Which lines below contain the string "wider", with case counting? Copy out every such line in full.

(DATASET ENTRIES begins)

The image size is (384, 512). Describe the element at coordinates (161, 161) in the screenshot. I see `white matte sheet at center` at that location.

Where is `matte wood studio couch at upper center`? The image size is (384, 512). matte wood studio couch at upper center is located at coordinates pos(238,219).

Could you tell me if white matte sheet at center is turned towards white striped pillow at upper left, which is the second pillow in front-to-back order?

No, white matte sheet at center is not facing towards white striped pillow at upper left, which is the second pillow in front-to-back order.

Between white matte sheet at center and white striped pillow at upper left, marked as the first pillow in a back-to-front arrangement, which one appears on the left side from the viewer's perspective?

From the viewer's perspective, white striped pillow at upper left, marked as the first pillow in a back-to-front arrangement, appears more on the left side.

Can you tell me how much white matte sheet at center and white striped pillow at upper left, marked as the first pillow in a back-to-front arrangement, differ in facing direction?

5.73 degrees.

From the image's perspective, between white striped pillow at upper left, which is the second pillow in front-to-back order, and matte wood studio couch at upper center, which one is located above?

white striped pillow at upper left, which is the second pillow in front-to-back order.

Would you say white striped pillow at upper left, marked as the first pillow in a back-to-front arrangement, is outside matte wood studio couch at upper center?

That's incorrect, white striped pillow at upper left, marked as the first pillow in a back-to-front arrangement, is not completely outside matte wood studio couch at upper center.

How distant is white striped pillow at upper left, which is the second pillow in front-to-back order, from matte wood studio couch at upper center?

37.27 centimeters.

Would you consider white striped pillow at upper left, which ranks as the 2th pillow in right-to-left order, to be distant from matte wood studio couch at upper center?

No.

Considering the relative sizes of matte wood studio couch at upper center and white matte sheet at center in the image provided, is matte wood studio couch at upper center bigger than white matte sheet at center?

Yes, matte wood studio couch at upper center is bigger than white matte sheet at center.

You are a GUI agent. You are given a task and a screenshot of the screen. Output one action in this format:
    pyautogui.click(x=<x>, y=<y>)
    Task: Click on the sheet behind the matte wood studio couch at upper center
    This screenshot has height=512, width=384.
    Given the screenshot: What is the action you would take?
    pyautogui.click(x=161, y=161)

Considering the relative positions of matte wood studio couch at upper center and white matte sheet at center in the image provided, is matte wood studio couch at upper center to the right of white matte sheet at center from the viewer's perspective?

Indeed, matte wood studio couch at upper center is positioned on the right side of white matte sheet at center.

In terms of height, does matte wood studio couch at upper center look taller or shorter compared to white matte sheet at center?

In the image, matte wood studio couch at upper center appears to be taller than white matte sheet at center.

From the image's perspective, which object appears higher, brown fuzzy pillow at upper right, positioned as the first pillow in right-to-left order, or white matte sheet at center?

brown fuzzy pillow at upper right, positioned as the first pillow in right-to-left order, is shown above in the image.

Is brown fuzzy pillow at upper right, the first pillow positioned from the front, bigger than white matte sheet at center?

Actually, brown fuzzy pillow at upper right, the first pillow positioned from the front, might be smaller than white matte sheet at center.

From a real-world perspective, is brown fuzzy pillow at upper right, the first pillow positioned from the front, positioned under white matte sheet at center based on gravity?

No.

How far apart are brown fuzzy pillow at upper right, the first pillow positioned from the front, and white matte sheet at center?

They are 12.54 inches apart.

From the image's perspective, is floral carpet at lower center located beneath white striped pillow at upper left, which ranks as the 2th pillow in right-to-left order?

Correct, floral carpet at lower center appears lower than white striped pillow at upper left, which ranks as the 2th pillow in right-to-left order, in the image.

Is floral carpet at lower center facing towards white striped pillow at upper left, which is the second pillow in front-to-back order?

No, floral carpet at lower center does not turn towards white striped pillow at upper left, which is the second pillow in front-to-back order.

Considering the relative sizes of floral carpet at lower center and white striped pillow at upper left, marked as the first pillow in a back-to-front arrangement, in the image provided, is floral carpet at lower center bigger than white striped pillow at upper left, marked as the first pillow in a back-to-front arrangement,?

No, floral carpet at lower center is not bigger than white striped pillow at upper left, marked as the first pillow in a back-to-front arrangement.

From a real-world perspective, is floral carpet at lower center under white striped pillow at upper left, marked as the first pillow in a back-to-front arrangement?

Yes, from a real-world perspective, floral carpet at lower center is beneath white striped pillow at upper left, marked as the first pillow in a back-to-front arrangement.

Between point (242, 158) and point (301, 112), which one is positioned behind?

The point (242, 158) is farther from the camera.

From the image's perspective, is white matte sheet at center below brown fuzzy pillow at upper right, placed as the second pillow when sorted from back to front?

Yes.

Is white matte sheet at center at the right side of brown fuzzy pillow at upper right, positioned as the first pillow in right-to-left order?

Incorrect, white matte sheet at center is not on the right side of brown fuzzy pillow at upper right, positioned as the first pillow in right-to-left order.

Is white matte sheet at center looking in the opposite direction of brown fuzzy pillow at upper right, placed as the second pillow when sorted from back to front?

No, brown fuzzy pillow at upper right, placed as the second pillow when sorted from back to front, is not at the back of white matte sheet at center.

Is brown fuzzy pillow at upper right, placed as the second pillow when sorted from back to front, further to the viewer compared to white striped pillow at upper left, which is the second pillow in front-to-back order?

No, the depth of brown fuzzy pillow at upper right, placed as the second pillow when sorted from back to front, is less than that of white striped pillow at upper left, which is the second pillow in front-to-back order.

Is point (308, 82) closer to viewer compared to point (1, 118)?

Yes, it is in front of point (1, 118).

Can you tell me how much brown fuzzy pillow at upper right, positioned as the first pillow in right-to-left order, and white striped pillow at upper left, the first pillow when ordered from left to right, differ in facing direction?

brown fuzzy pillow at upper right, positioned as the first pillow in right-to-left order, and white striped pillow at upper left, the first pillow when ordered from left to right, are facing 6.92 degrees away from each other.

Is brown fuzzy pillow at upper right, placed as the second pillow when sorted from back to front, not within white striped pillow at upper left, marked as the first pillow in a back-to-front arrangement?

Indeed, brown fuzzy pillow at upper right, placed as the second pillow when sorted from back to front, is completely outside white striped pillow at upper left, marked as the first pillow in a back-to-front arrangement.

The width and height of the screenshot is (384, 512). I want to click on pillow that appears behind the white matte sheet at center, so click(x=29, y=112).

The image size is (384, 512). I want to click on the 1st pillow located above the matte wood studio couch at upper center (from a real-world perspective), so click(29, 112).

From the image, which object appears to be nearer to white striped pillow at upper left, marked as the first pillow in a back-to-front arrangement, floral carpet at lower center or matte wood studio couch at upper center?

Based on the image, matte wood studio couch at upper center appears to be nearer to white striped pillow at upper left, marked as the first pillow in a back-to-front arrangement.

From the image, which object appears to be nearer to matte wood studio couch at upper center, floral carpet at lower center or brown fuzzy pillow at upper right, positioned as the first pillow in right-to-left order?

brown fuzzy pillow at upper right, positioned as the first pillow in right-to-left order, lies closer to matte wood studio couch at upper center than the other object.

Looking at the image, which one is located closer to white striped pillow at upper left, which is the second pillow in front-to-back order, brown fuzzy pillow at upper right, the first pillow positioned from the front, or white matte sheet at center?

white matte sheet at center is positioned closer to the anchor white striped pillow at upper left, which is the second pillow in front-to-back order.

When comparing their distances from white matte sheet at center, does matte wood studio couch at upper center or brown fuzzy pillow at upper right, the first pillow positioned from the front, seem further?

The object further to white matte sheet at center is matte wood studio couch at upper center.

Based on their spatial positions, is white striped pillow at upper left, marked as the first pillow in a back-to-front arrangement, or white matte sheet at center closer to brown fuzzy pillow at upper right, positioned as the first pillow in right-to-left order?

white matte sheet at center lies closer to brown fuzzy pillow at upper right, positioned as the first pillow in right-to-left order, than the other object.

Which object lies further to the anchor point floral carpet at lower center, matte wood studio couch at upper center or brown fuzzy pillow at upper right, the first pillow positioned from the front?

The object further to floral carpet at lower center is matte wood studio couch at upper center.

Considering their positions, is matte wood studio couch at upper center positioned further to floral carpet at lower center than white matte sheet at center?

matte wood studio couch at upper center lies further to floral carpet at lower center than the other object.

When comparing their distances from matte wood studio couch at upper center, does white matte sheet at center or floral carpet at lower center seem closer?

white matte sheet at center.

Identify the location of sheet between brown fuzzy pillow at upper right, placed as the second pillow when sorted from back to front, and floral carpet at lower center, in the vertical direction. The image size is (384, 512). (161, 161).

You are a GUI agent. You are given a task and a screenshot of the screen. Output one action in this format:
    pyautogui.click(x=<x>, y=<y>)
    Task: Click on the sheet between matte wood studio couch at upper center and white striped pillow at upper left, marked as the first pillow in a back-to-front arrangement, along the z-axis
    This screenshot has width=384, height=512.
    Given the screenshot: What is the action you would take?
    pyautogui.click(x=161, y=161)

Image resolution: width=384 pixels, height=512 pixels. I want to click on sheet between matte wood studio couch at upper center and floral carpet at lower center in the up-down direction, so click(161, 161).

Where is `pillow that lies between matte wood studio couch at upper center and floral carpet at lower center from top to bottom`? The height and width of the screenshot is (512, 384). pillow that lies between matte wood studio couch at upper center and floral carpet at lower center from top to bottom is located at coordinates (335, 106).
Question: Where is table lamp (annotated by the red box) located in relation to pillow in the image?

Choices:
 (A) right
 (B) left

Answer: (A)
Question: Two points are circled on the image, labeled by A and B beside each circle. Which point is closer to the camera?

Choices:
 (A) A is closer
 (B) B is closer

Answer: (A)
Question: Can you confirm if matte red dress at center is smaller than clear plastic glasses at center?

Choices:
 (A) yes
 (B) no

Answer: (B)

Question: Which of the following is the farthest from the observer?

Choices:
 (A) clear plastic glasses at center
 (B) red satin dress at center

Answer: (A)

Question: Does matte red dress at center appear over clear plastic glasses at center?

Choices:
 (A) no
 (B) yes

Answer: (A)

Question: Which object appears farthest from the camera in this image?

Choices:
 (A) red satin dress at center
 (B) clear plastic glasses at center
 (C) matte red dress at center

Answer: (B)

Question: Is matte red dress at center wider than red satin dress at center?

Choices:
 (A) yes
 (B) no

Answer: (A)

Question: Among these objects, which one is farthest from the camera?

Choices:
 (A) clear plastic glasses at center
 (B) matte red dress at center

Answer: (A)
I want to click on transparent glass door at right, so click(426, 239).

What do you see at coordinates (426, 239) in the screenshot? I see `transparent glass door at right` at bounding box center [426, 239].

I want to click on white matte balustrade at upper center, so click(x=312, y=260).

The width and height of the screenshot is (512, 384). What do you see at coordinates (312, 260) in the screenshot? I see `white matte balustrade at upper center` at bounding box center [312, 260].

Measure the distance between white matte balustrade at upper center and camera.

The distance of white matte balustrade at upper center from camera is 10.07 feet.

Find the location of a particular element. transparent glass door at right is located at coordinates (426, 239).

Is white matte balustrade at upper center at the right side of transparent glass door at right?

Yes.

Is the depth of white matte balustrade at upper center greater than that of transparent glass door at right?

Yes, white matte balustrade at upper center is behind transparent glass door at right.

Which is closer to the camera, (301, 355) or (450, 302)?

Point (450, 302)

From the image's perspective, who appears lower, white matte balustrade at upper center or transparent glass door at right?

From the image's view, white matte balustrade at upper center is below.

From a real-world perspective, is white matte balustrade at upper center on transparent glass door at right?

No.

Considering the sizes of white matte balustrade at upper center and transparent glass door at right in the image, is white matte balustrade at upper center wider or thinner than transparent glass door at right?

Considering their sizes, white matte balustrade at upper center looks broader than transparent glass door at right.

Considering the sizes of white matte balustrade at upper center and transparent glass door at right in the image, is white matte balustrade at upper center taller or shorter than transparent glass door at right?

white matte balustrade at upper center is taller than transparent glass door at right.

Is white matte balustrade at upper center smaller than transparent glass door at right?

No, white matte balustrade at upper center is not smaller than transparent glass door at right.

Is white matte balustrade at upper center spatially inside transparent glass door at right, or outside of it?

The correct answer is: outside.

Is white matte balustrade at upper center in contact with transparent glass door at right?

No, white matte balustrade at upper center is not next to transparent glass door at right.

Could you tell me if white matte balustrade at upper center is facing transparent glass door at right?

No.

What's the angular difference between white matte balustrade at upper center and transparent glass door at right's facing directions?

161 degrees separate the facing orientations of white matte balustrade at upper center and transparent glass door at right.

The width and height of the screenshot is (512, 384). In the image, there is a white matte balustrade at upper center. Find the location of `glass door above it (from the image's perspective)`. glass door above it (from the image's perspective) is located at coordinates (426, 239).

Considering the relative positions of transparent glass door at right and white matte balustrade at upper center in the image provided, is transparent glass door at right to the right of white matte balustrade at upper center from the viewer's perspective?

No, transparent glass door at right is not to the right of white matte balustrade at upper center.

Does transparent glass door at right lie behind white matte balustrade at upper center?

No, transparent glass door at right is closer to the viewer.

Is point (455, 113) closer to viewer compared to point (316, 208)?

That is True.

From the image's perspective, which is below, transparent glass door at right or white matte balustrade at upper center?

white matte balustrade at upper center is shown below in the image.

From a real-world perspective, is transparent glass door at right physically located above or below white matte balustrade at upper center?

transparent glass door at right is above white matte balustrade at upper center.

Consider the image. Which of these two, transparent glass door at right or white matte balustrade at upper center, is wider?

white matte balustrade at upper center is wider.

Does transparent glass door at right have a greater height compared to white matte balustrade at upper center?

(DATASET ENTRIES ends)

**EXERCISE OUTPUT:**
Question: Is matte red dress at center wider than red satin dress at center?
Considering the sizes of white matte balustrade at upper center and transparent glass door at right in the image, is white matte balustrade at upper center wider or thinner than transparent glass door at right?
Consider the image. Which of these two, transparent glass door at right or white matte balustrade at upper center, is wider?
white matte balustrade at upper center is wider.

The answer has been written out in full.